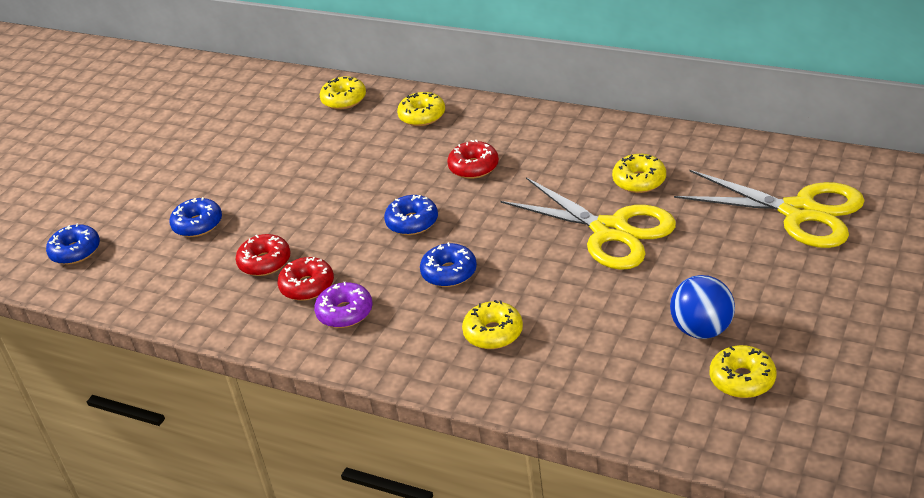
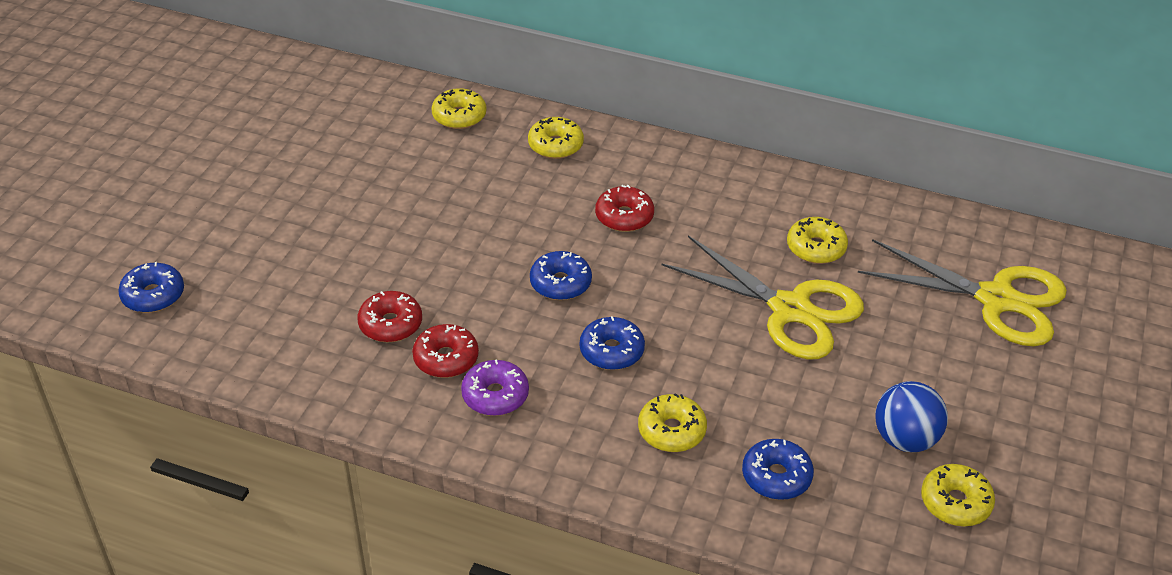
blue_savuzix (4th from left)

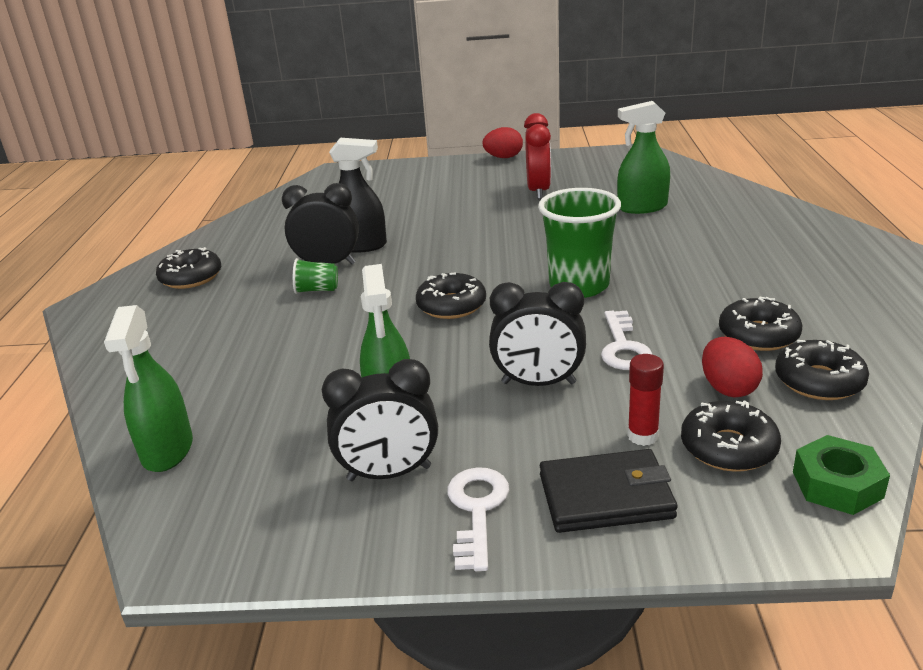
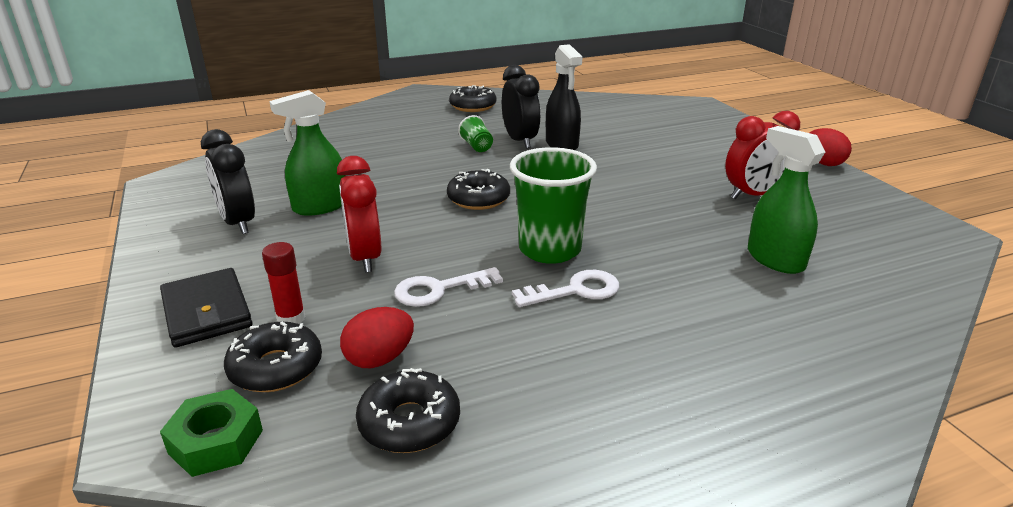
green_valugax (1st from left in the first image)
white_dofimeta (2nd from left)
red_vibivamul (1st from left)
black_savuzix (4th from left in the first image)

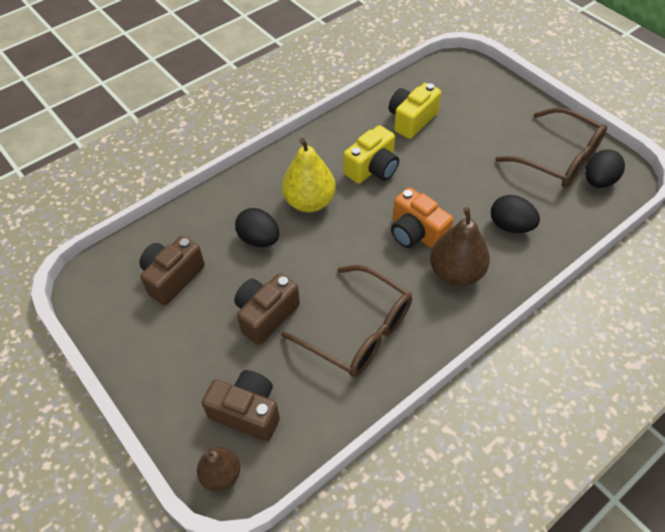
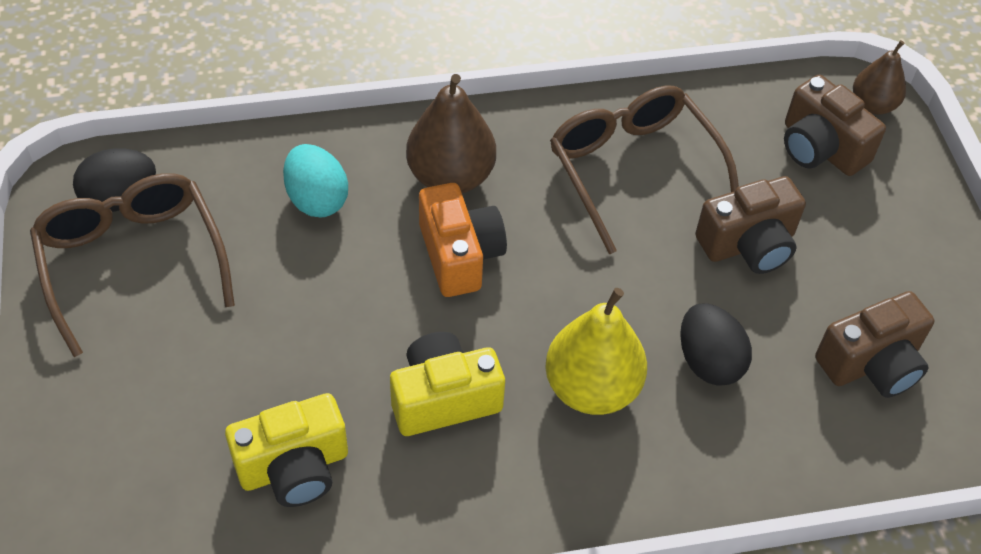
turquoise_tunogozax

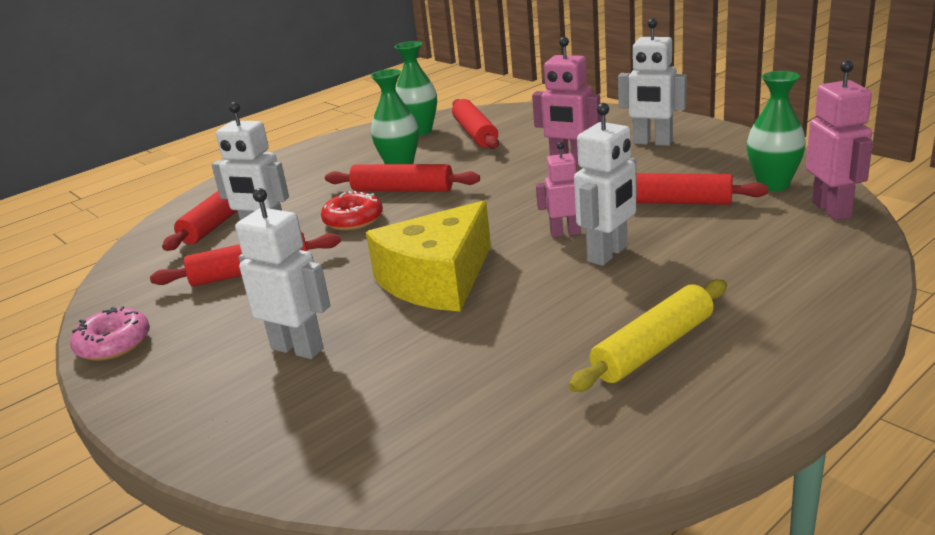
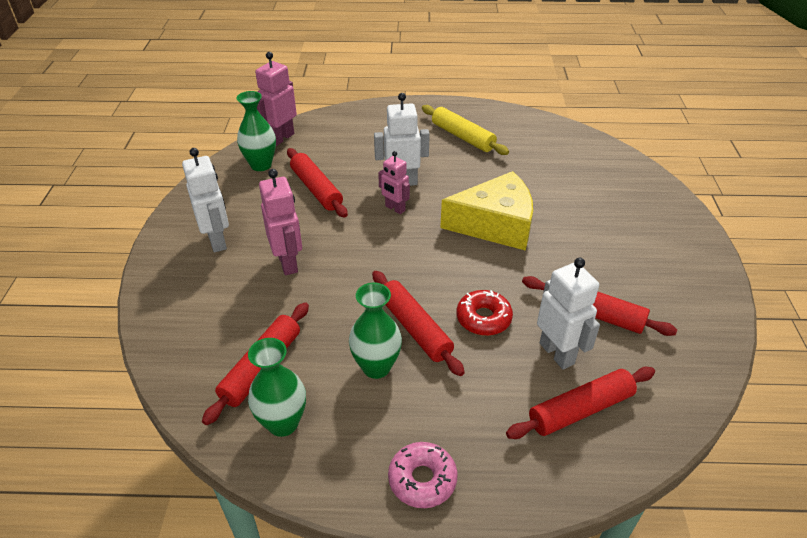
pink_savuzix
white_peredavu (2nd from left in the first image)
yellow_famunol

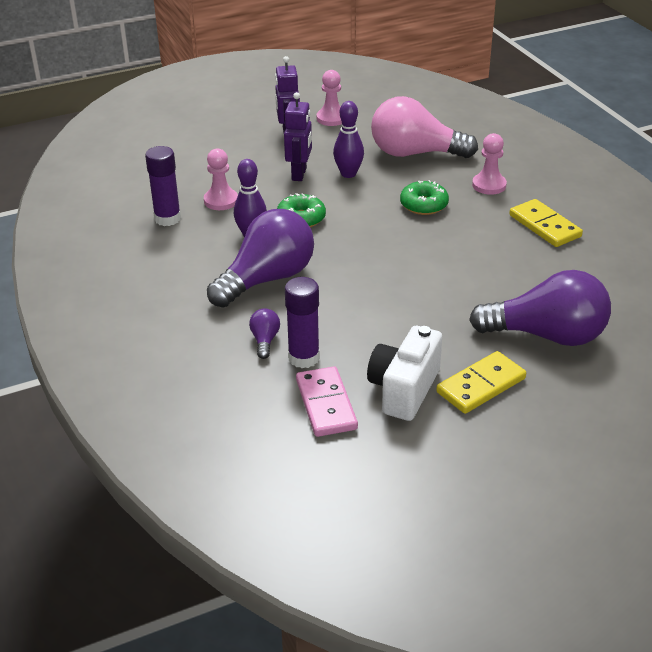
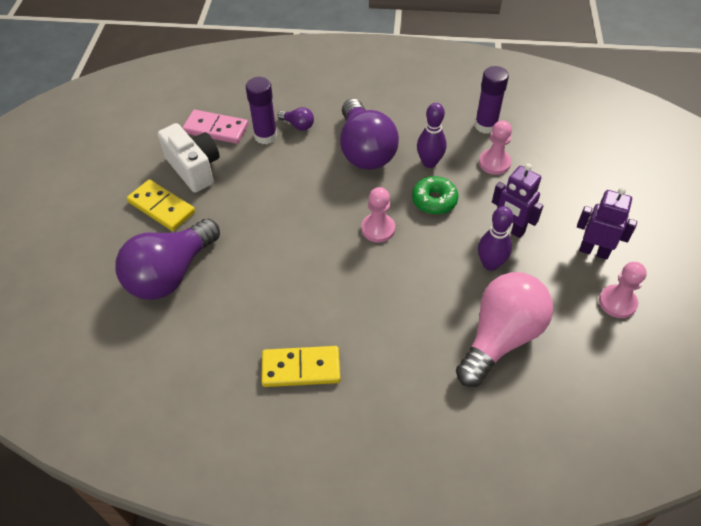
green_savuzix (2nd from left in the first image)
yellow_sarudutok (1st from left)
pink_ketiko (1st from left)

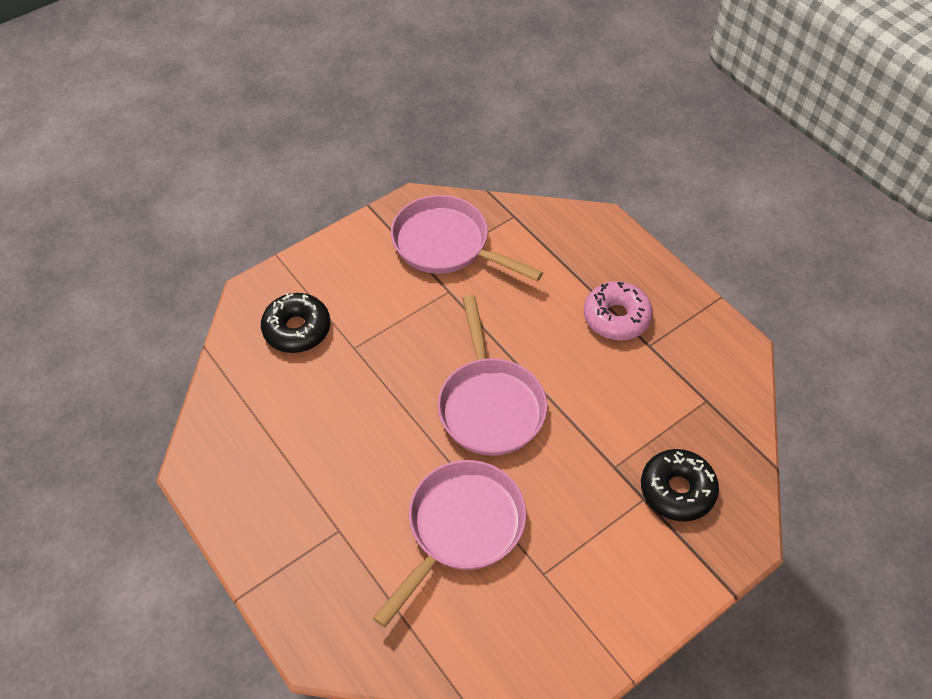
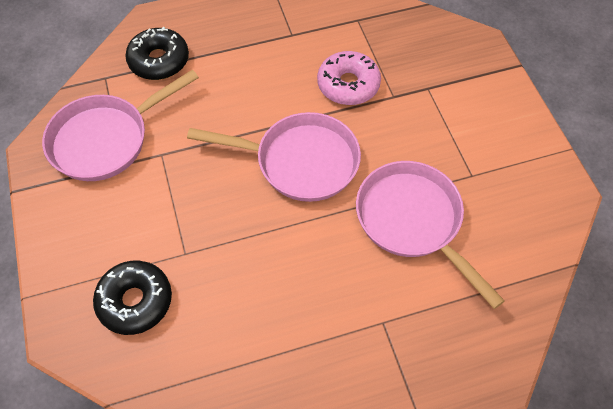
pink_savuzix
black_savuzix (2nd from left)

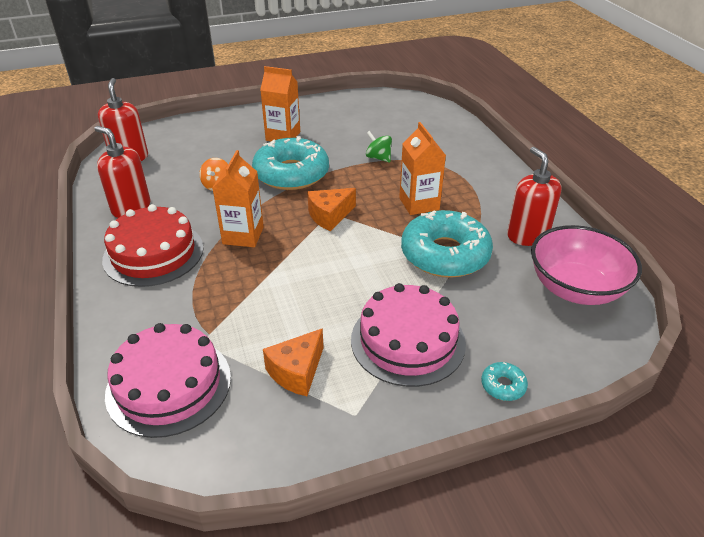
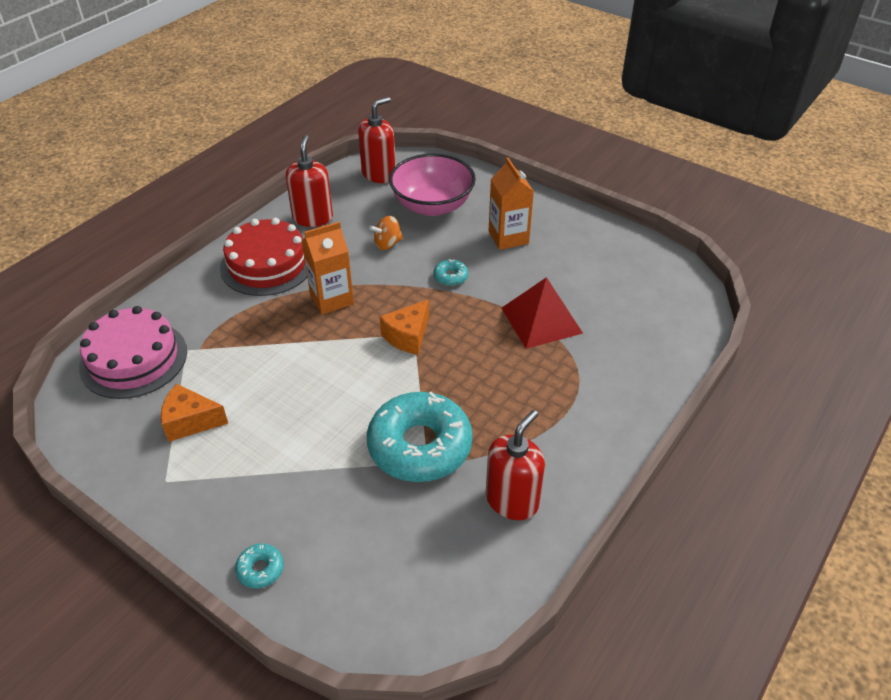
turquoise_savuzix (3rd from left)
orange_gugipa (2nd from left)
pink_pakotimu (2nd from left in the first image)
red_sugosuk
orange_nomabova (3rd from left in the first image)
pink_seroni

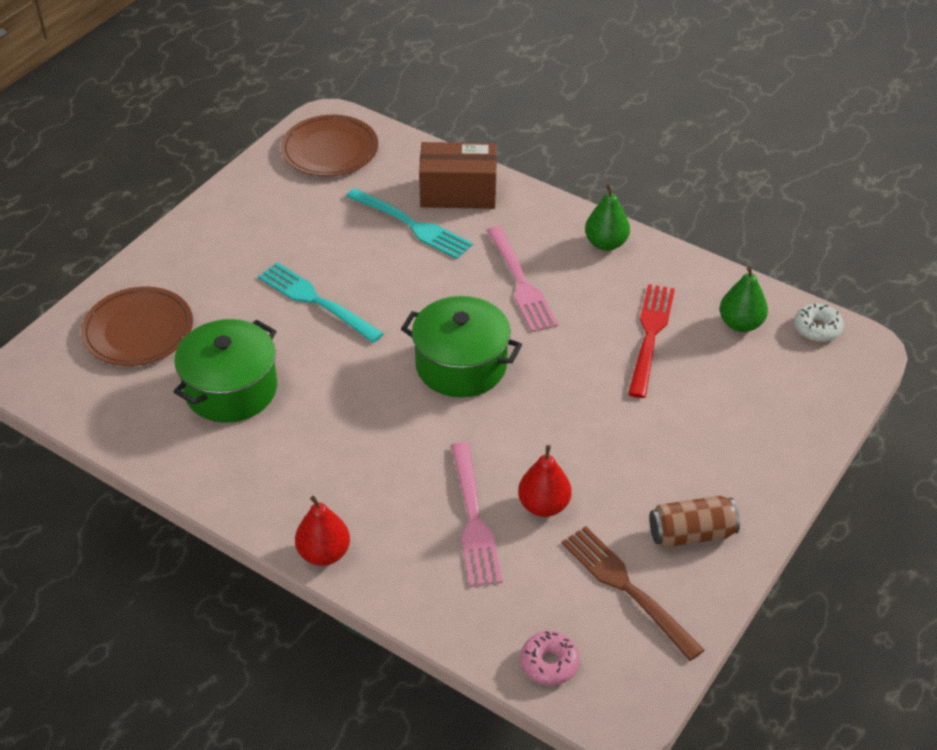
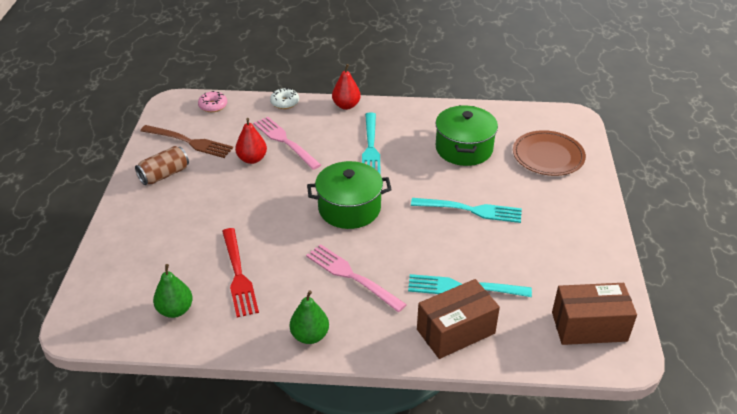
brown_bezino (2nd from left)
white_savuzix
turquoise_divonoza (1st from left)

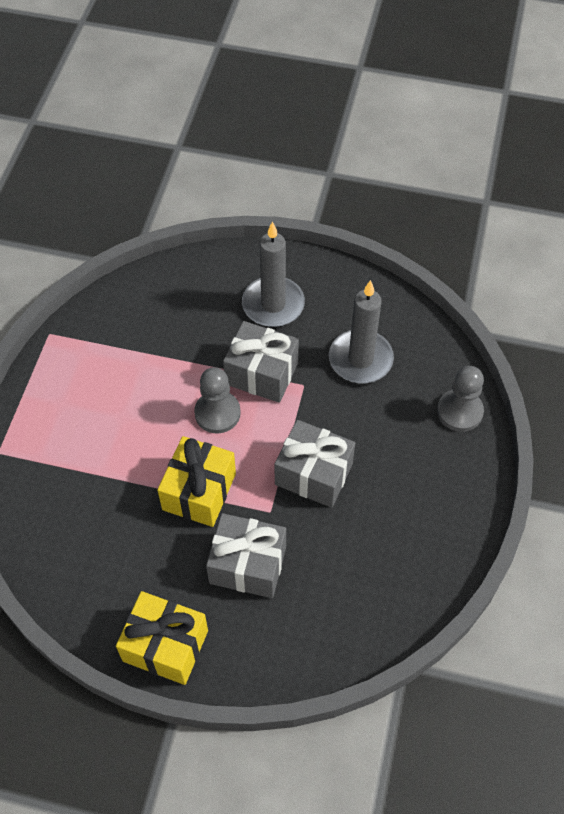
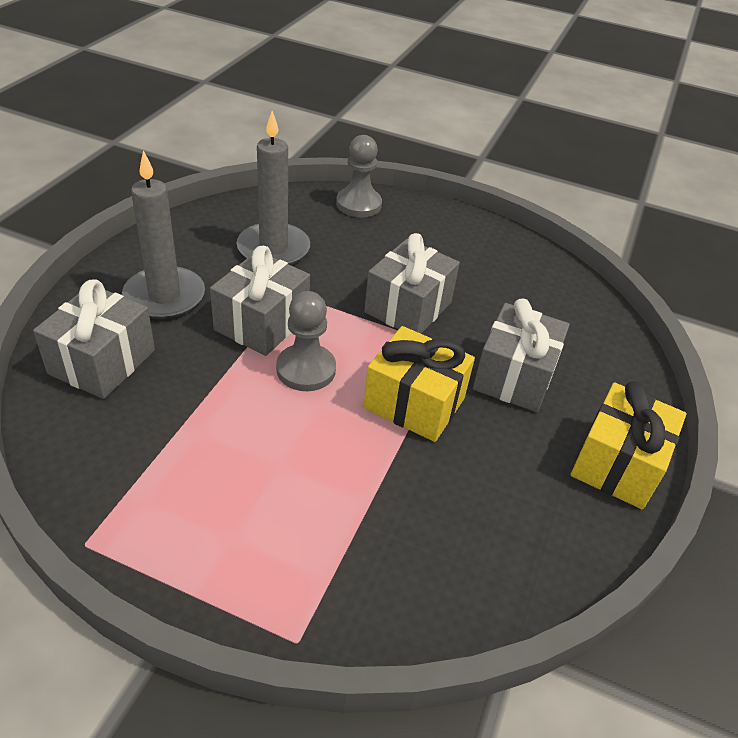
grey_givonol (1st from left)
------------
EXERCISE REQUIREMENTS
Set down each entry above exactly as it appears. Omit the pictures.

RESULT FOR THIS TASK
blue_savuzix (4th from left)

green_valugax (1st from left in the first image)
white_dofimeta (2nd from left)
red_vibivamul (1st from left)
black_savuzix (4th from left in the first image)

turquoise_tunogozax

pink_savuzix
white_peredavu (2nd from left in the first image)
yellow_famunol

green_savuzix (2nd from left in the first image)
yellow_sarudutok (1st from left)
pink_ketiko (1st from left)

pink_savuzix
black_savuzix (2nd from left)

turquoise_savuzix (3rd from left)
orange_gugipa (2nd from left)
pink_pakotimu (2nd from left in the first image)
red_sugosuk
orange_nomabova (3rd from left in the first image)
pink_seroni

brown_bezino (2nd from left)
white_savuzix
turquoise_divonoza (1st from left)

grey_givonol (1st from left)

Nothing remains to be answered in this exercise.